### PROBLEM
Reproduce word for word the lines between the one containing "red pear: 4 -> 2" and the end of the entries below, both inclusive; leave out pictures.

### EXTRACTED MATERIAL

——————

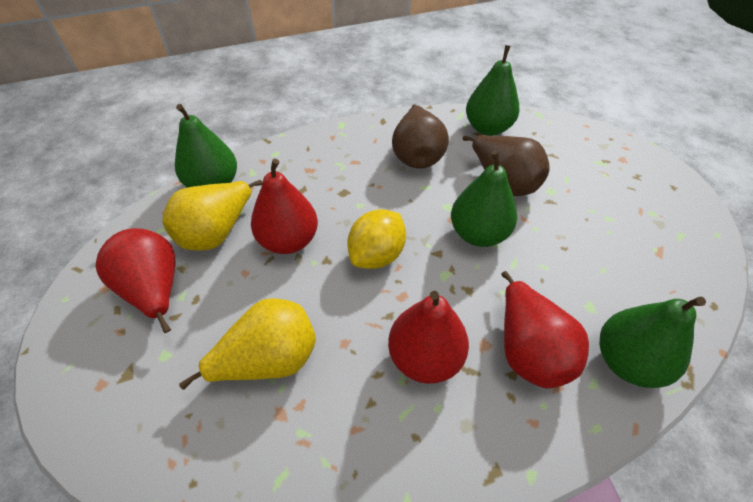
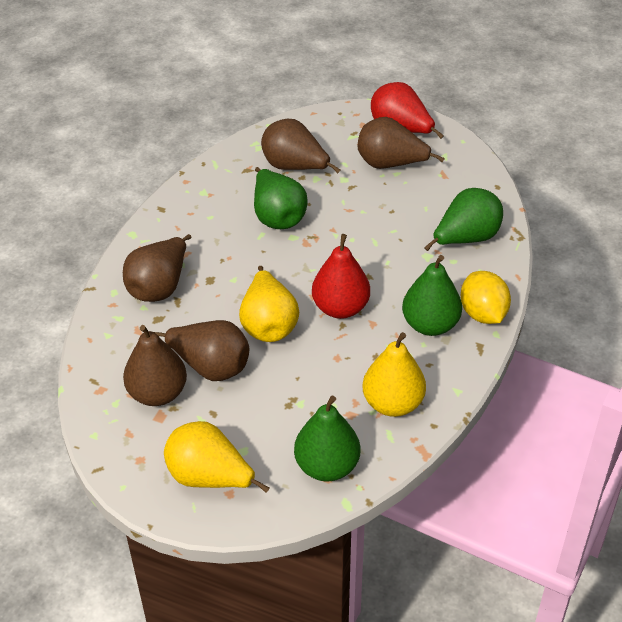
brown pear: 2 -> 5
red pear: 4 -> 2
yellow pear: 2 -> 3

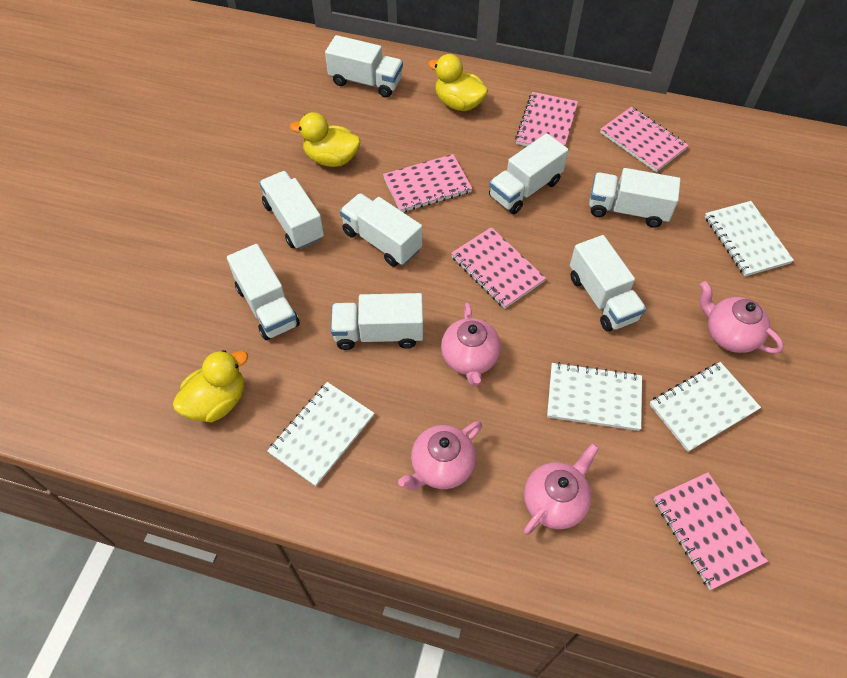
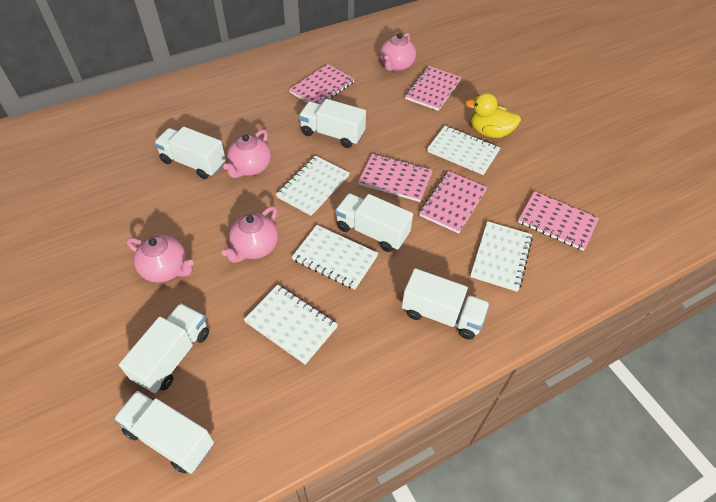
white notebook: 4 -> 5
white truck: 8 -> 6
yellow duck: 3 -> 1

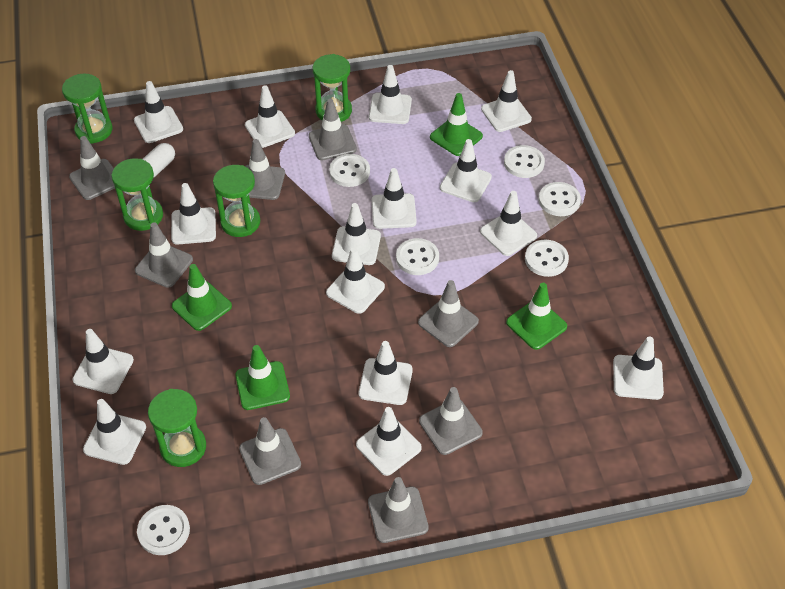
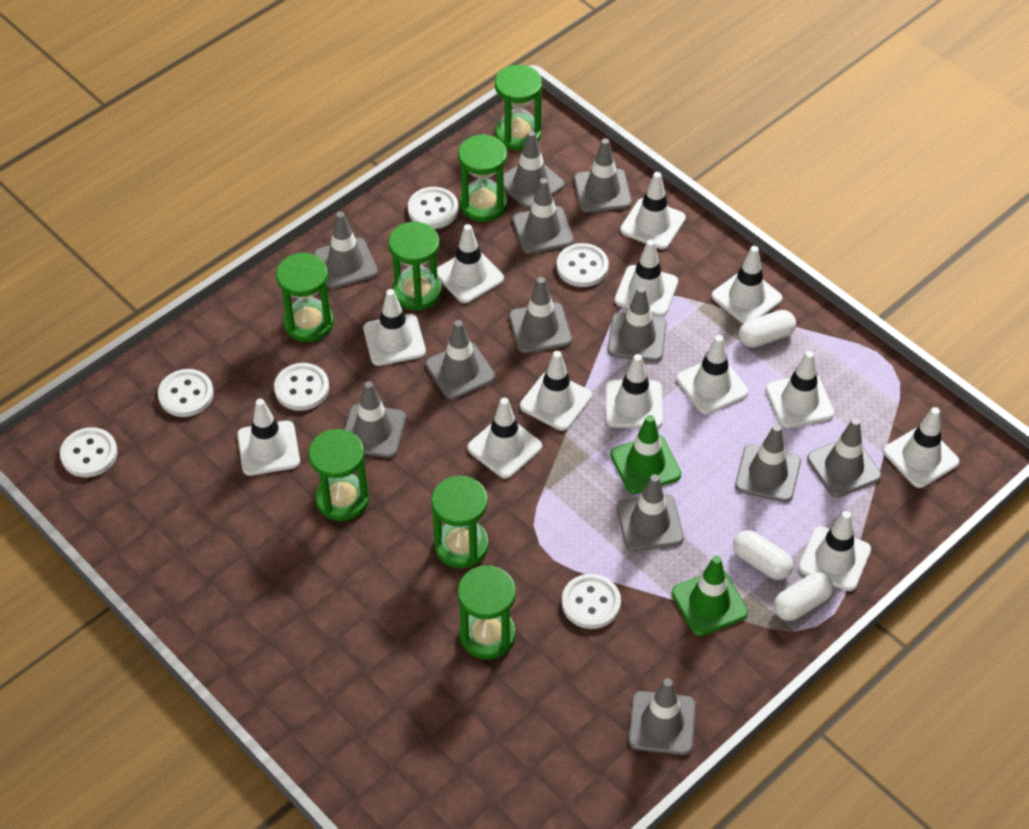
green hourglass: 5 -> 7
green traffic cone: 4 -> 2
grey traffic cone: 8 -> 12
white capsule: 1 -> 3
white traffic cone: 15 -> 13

——————

### SOLUTION TO THIS TASK
red pear: 4 -> 2
yellow pear: 2 -> 3

white notebook: 4 -> 5
white truck: 8 -> 6
yellow duck: 3 -> 1

green hourglass: 5 -> 7
green traffic cone: 4 -> 2
grey traffic cone: 8 -> 12
white capsule: 1 -> 3
white traffic cone: 15 -> 13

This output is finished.